◆ Your task
Omit the pictures and retype only the lines from the one containing "BT: HC-05 -> JDY-31" through the end of the listing, both ends included.
** Dataset content follows **
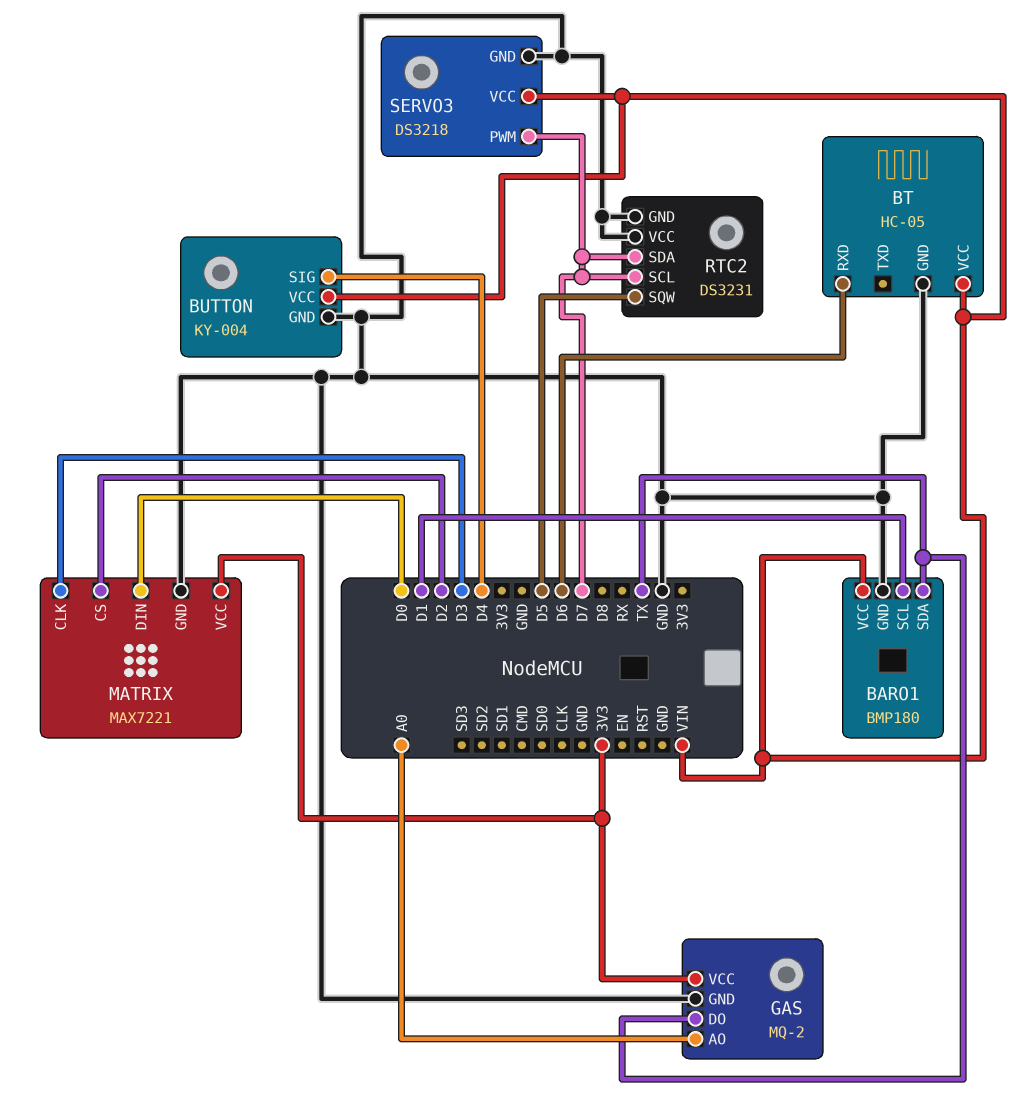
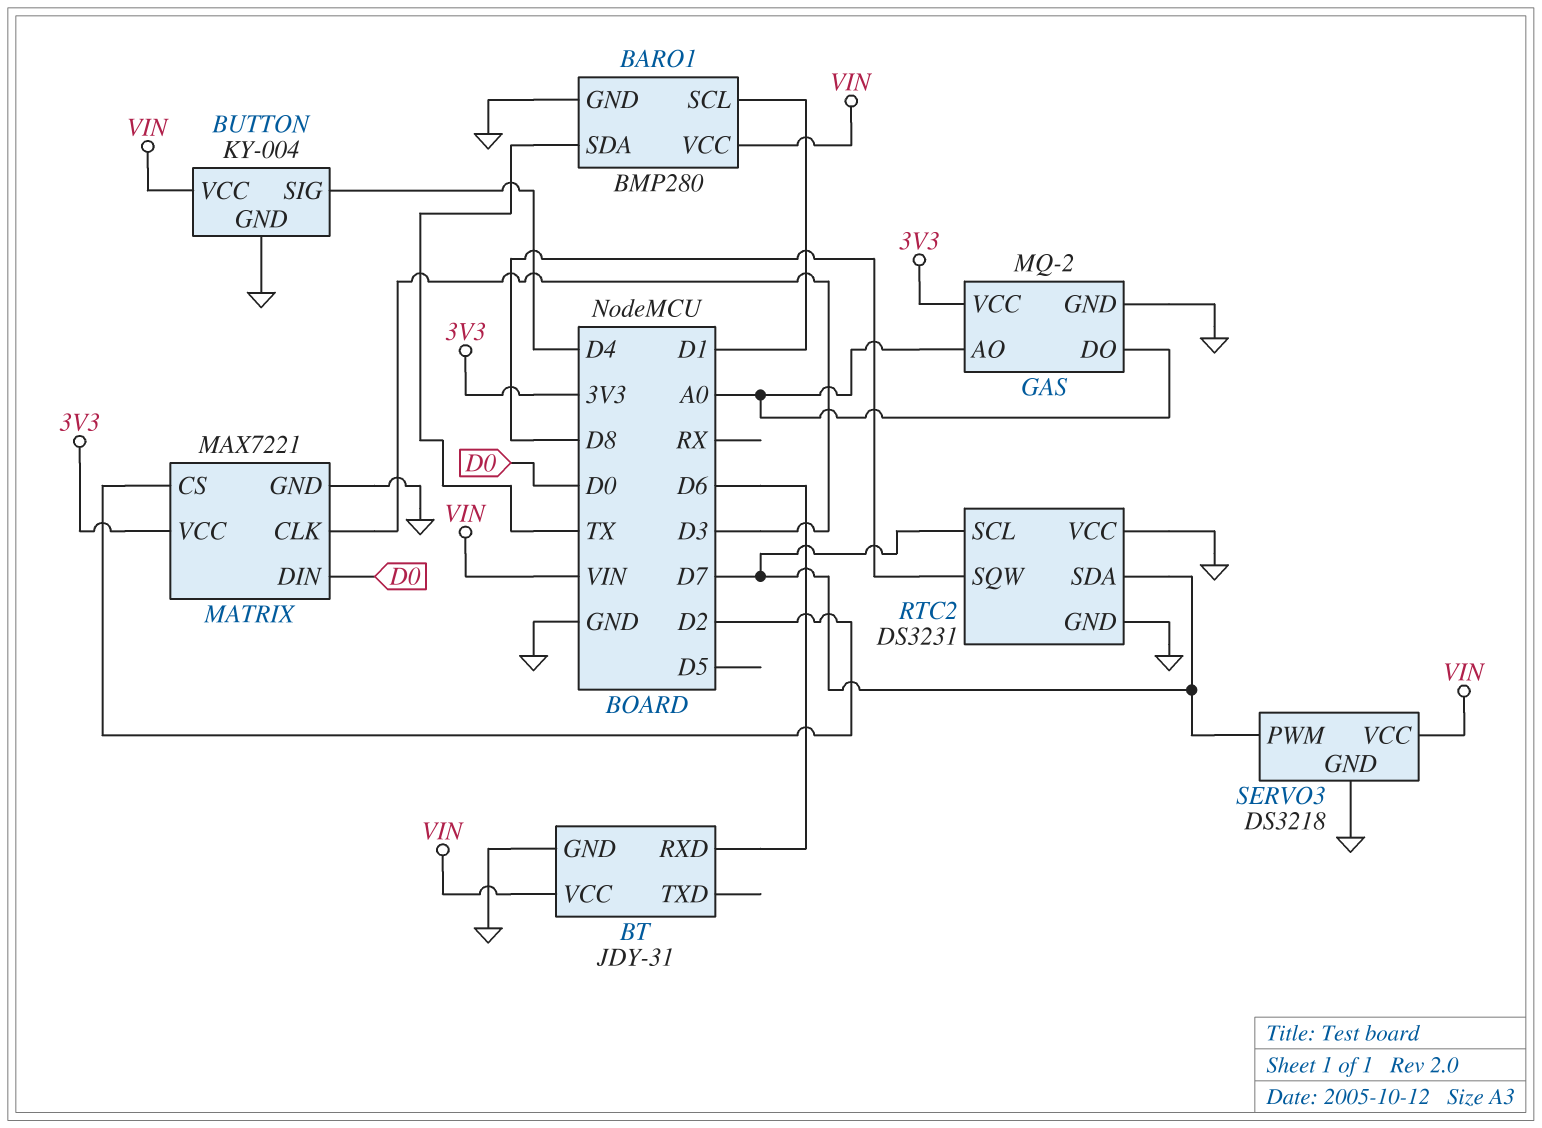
BARO1: BMP180 -> BMP280
BT: HC-05 -> JDY-31
GAS pin DO: TX -> A0
RTC2 pin SQW: D5 -> D8

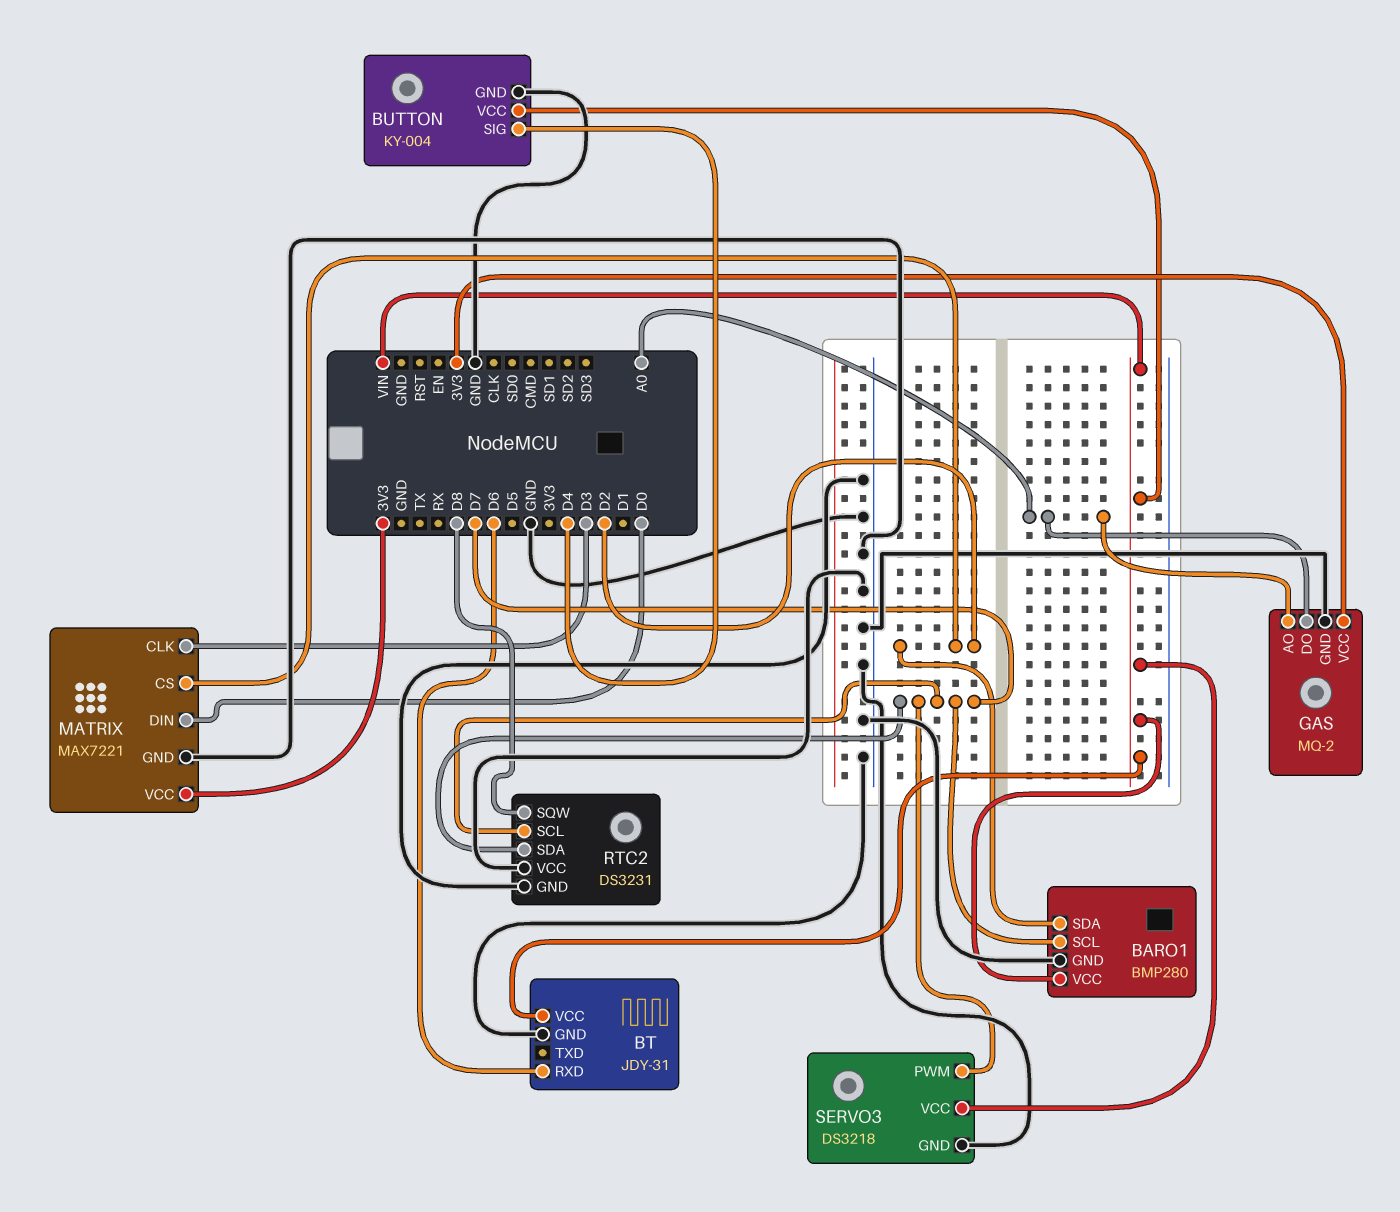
BARO1 pin SCL: D1 -> D7
BARO1 pin SDA: TX -> D2

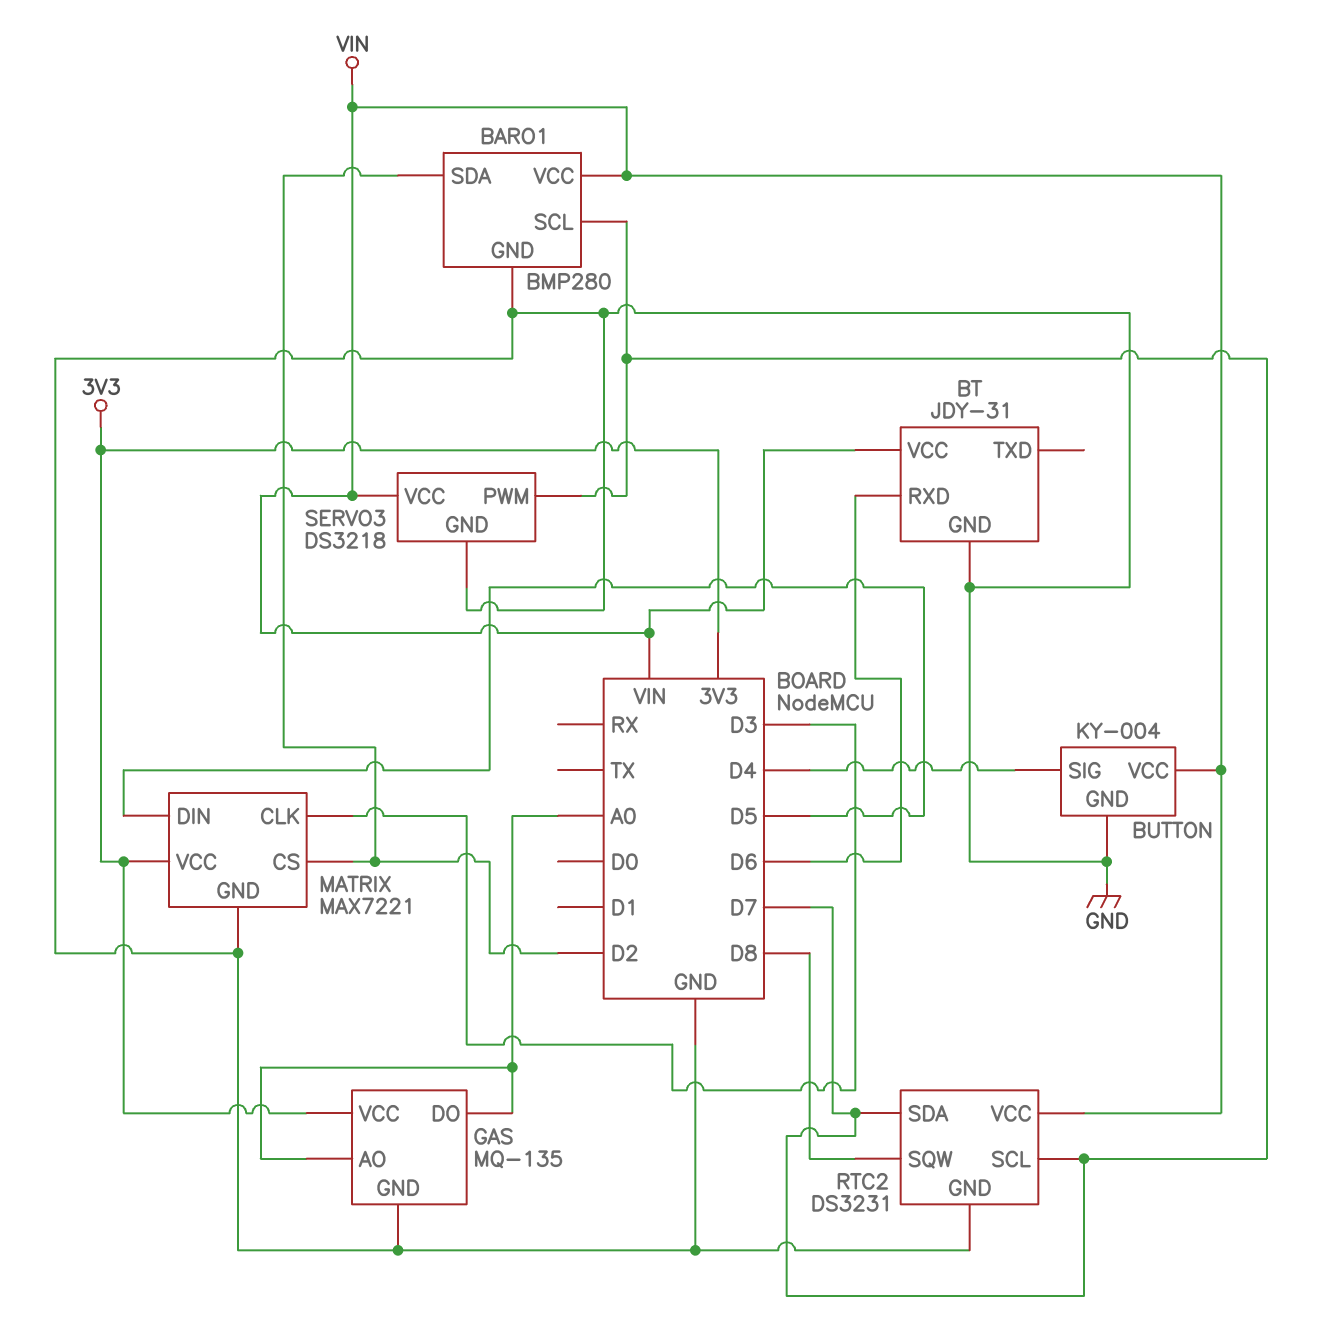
GAS: MQ-2 -> MQ-135
MATRIX pin DIN: D0 -> D5
RTC2 pin VCC: GND -> VIN

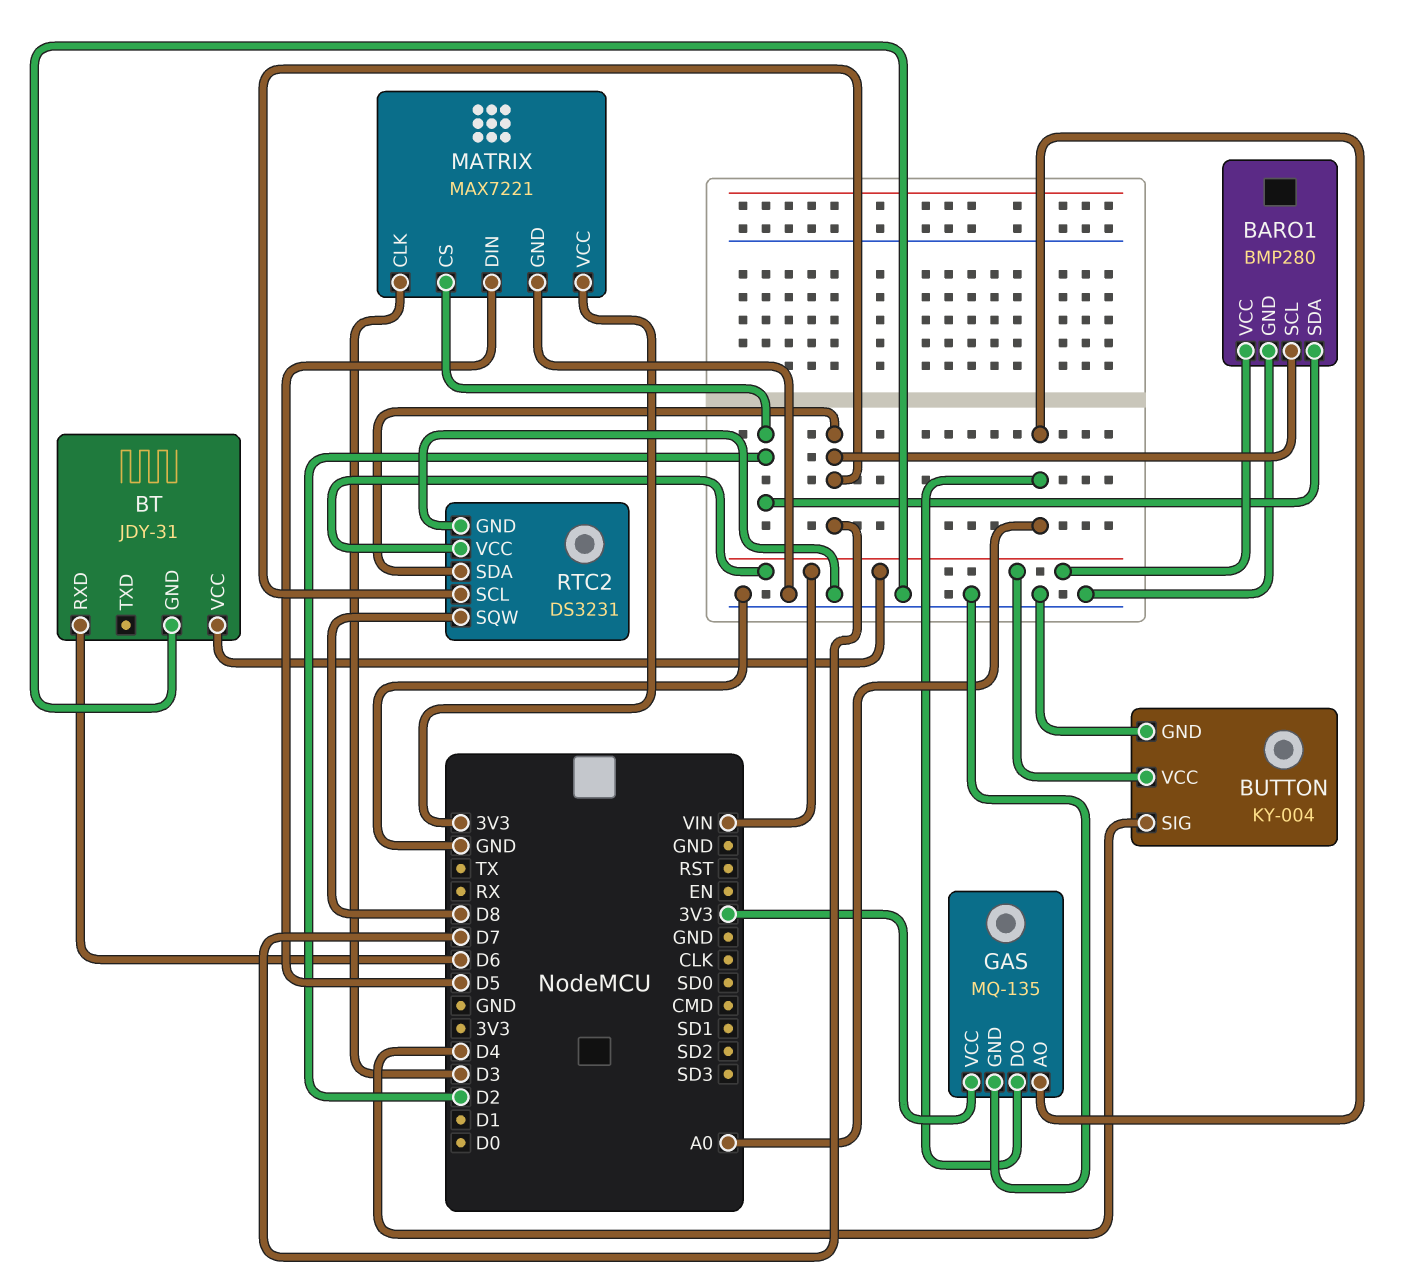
SERVO3: DS3218 -> none
SERVO3 pin GND: GND -> none
SERVO3 pin PWM: D7 -> none
SERVO3 pin VCC: VIN -> none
** End of Dataset content **
◆ Result
BT: HC-05 -> JDY-31
GAS pin DO: TX -> A0
RTC2 pin SQW: D5 -> D8

BARO1 pin SCL: D1 -> D7
BARO1 pin SDA: TX -> D2

GAS: MQ-2 -> MQ-135
MATRIX pin DIN: D0 -> D5
RTC2 pin VCC: GND -> VIN

SERVO3: DS3218 -> none
SERVO3 pin GND: GND -> none
SERVO3 pin PWM: D7 -> none
SERVO3 pin VCC: VIN -> none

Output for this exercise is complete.